- [Task statement]
Go through the lines of the material and tally those with the string "none"; reply with the number alone.

- [Data shown]
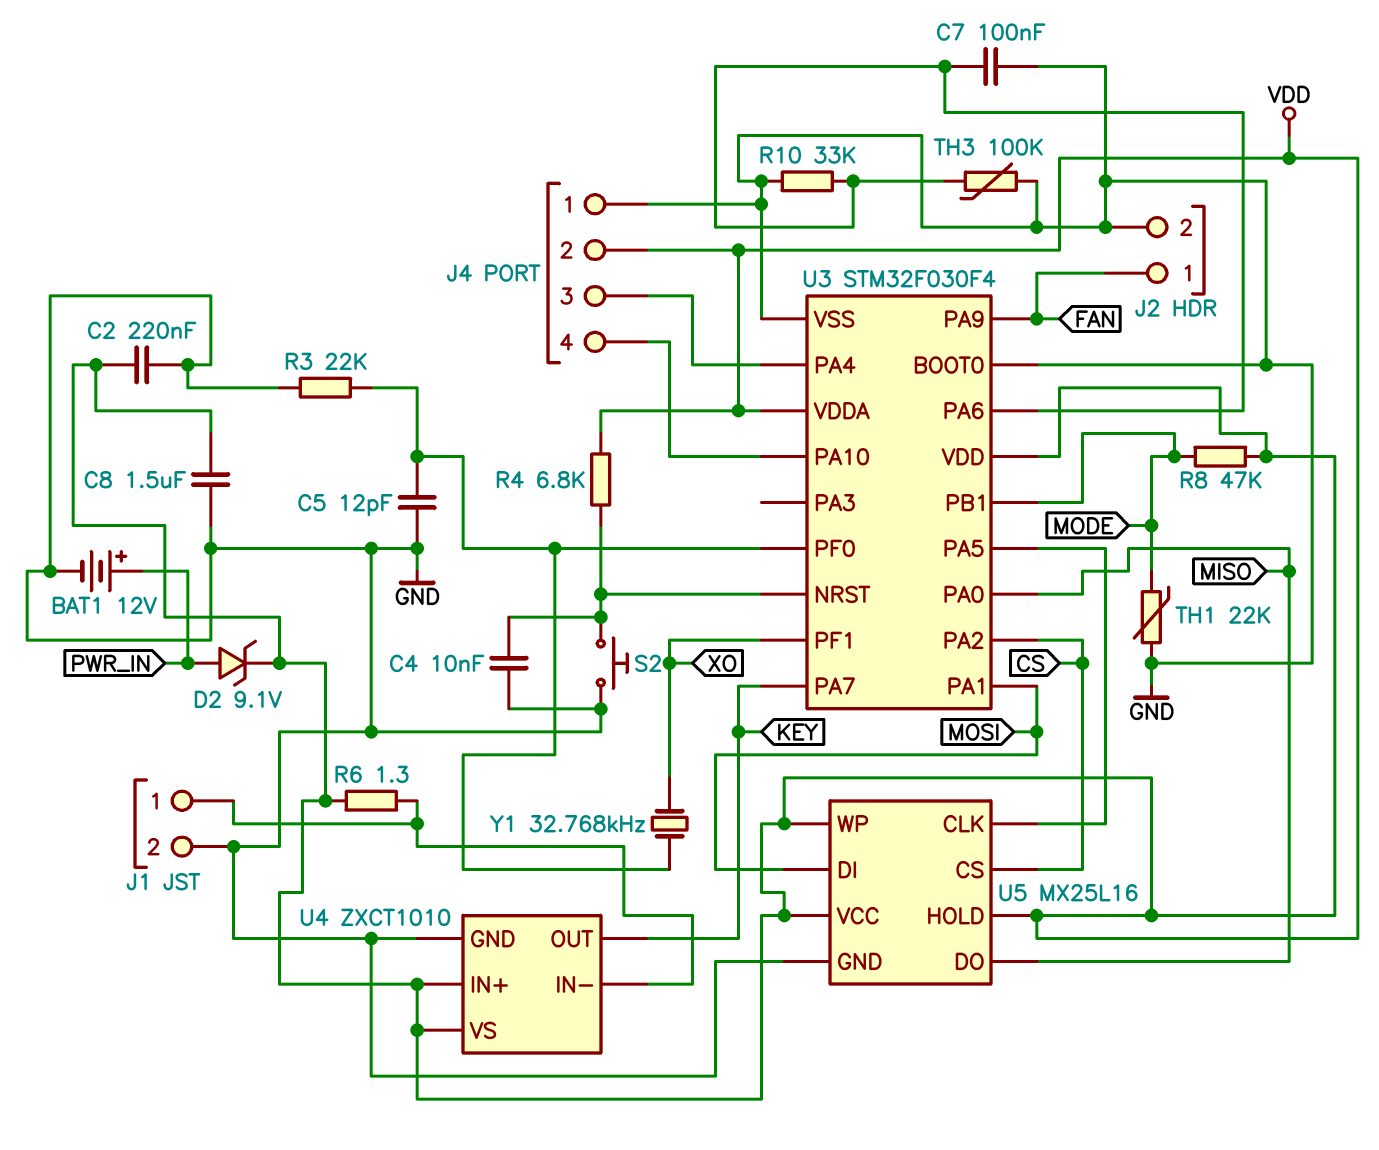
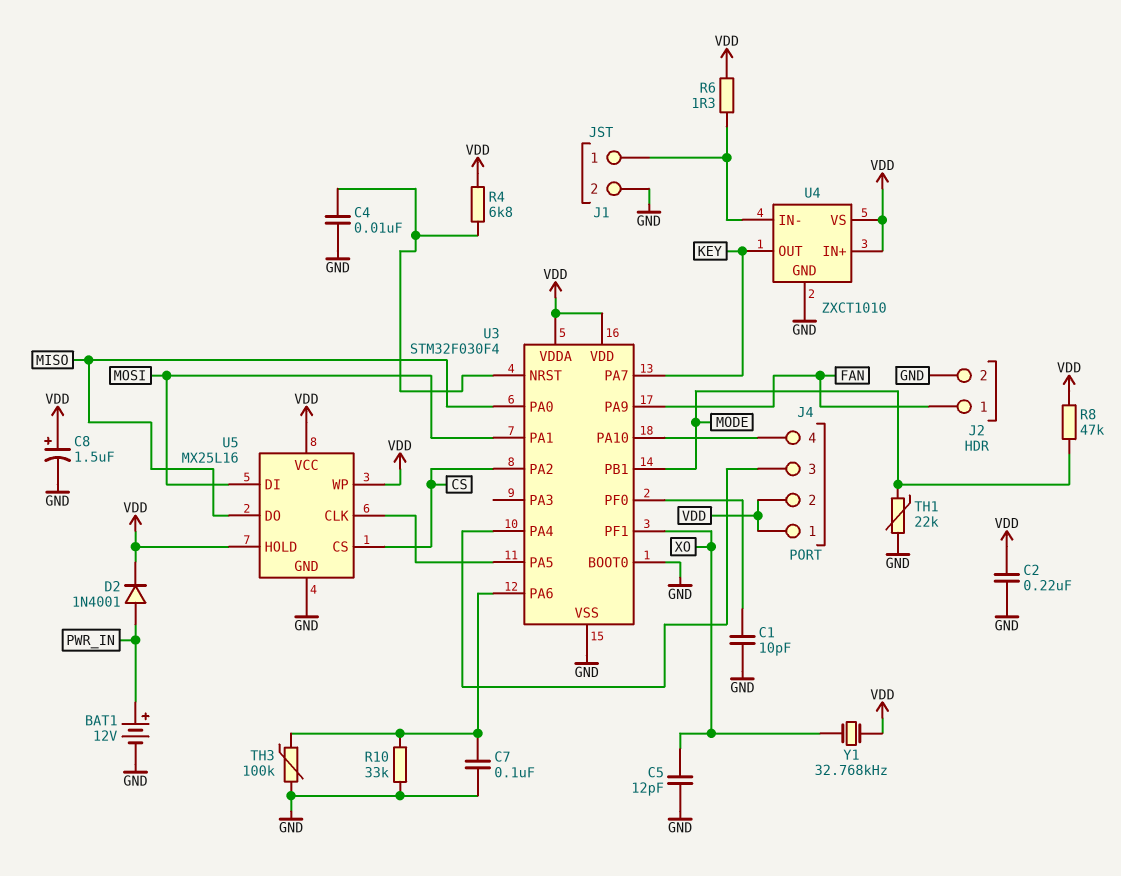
C1: none -> 10pF (GND, U3/PF0)
C5: 12pF (GND, U3/PF0) -> 12pF (GND, XO)
C8: 1.5uF (GND, VDD) -> 1.5uF (plus VDD, minus GND)
D2: zener 9.1V (A PWR_IN, K VDD) -> diode 1N4001 (A PWR_IN, K VDD)
J4 pin 1: GND -> VDD
R3: 22k (GND, U3/PF0) -> none
S2: button (GND, U3/NRST) -> none
Y1: 32.768kHz (U3/PF0, XO) -> 32.768kHz (VDD, XO)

- [Answer area]
3